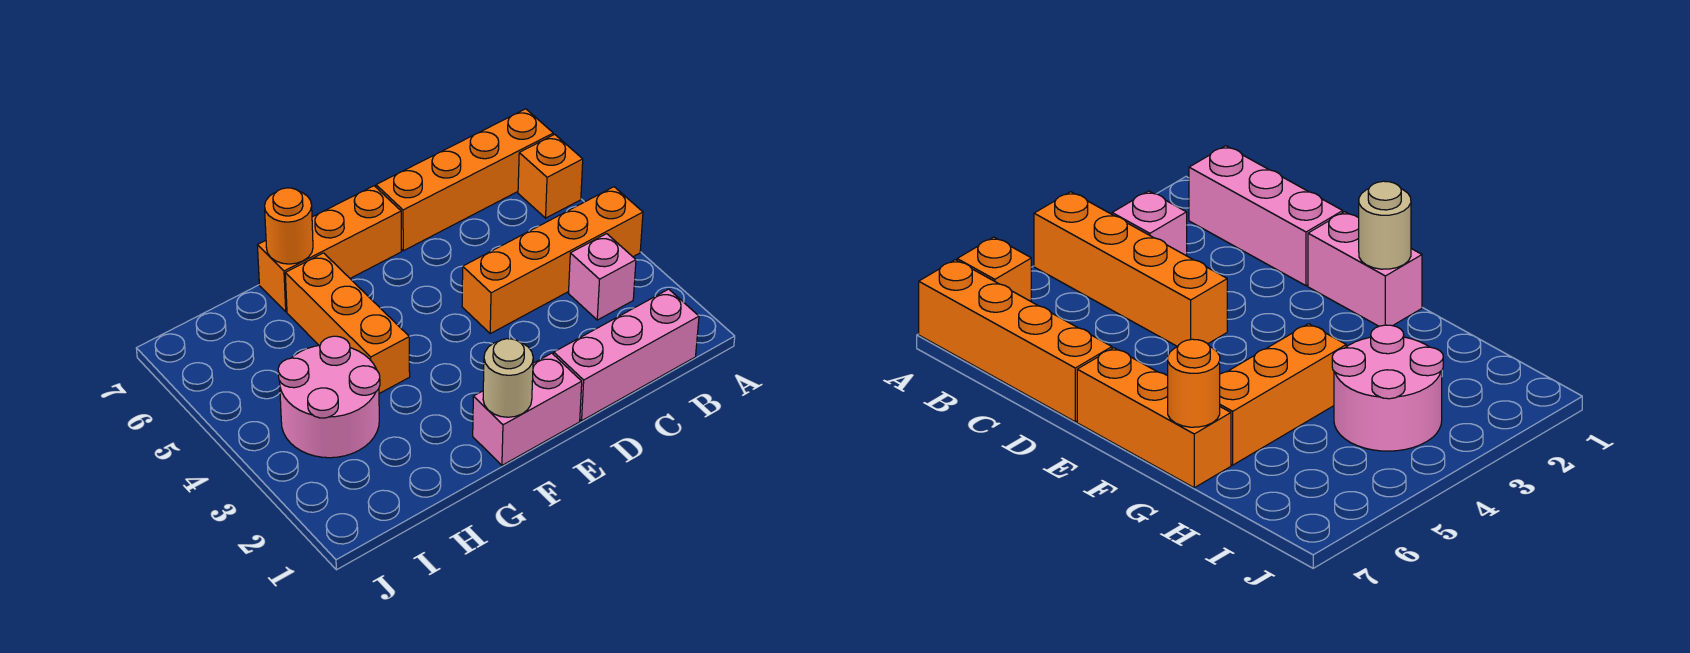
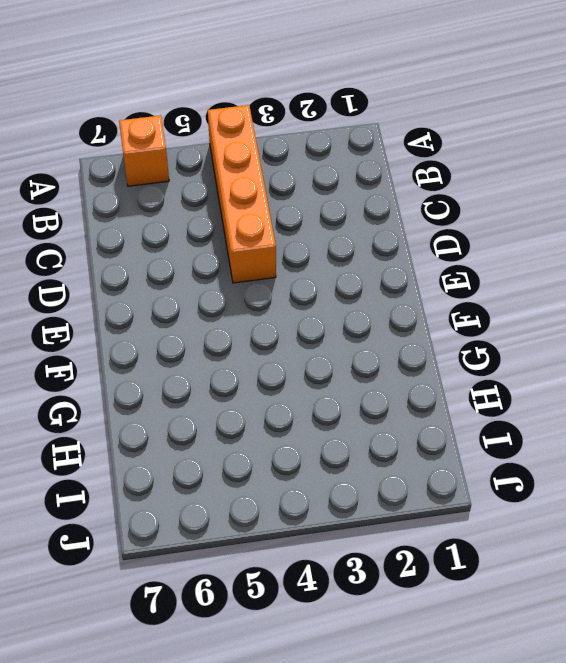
none -> orange brick A7:D7 level 1
none -> pink brick B1:D1 level 1

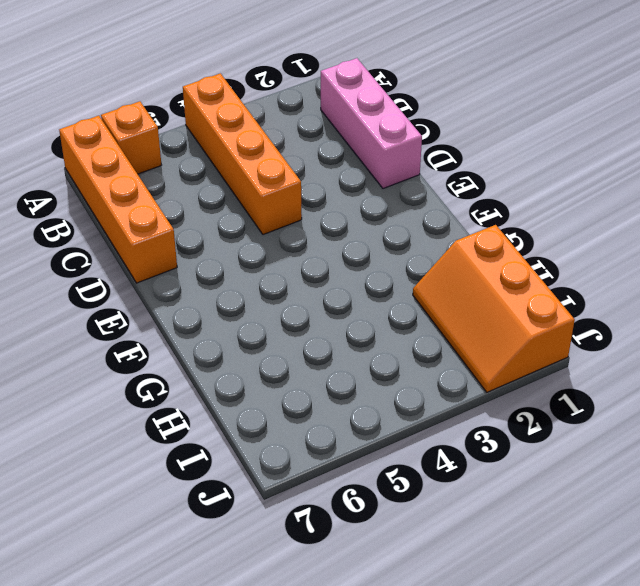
orange slope H1:J2 level 1 top 1 -> none
none -> pink brick B3 level 1
none -> pink brick E1:F1 level 1

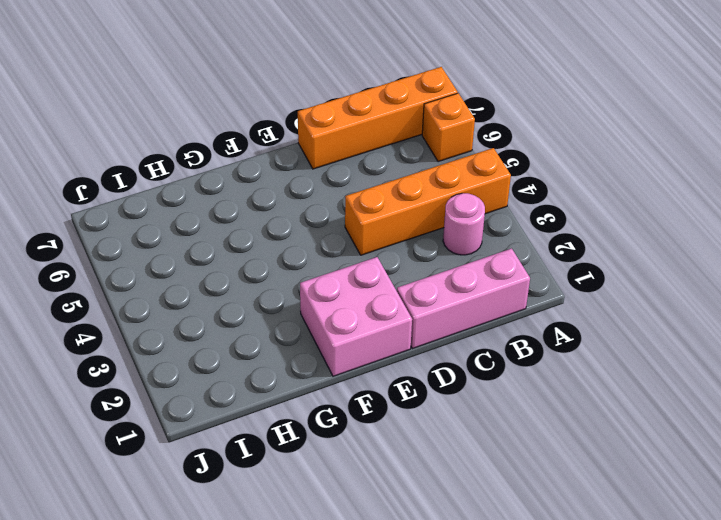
pink round brick B3 level 1 -> pink brick B3 level 1
pink brick E1:F2 level 1 -> pink brick E1:F1 level 1
none -> orange brick E7:G7 level 1
none -> orange brick G4:G6 level 1

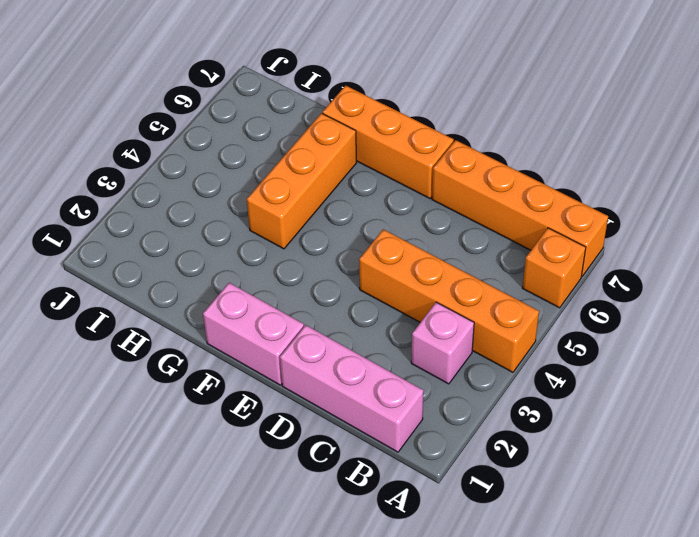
none -> pink round brick H3:I4 level 1
none -> tan round brick F1 level 2

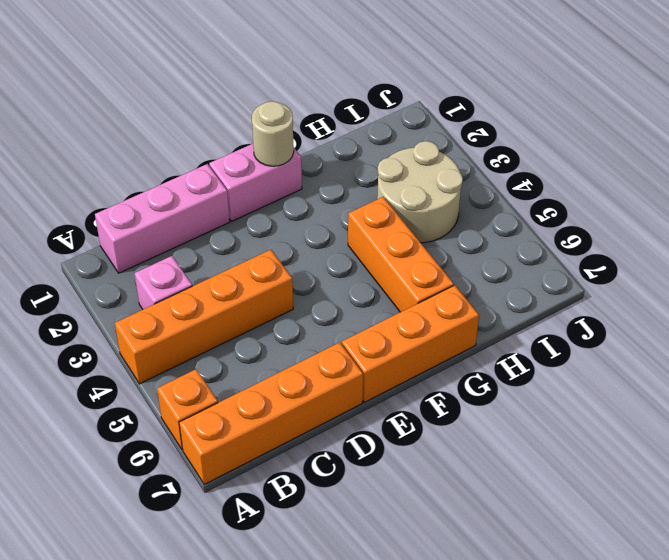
tan round brick H3:I4 level 1 -> pink round brick H3:I4 level 1
none -> orange round brick G7 level 2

____________

■ Your goal: Retype the line containing "none -> orange brick G4:G6 level 1" and each line after it through the last line of the entries above, exactly, with no pictures and nothing else.

■ Result below:
none -> orange brick G4:G6 level 1

none -> pink round brick H3:I4 level 1
none -> tan round brick F1 level 2

tan round brick H3:I4 level 1 -> pink round brick H3:I4 level 1
none -> orange round brick G7 level 2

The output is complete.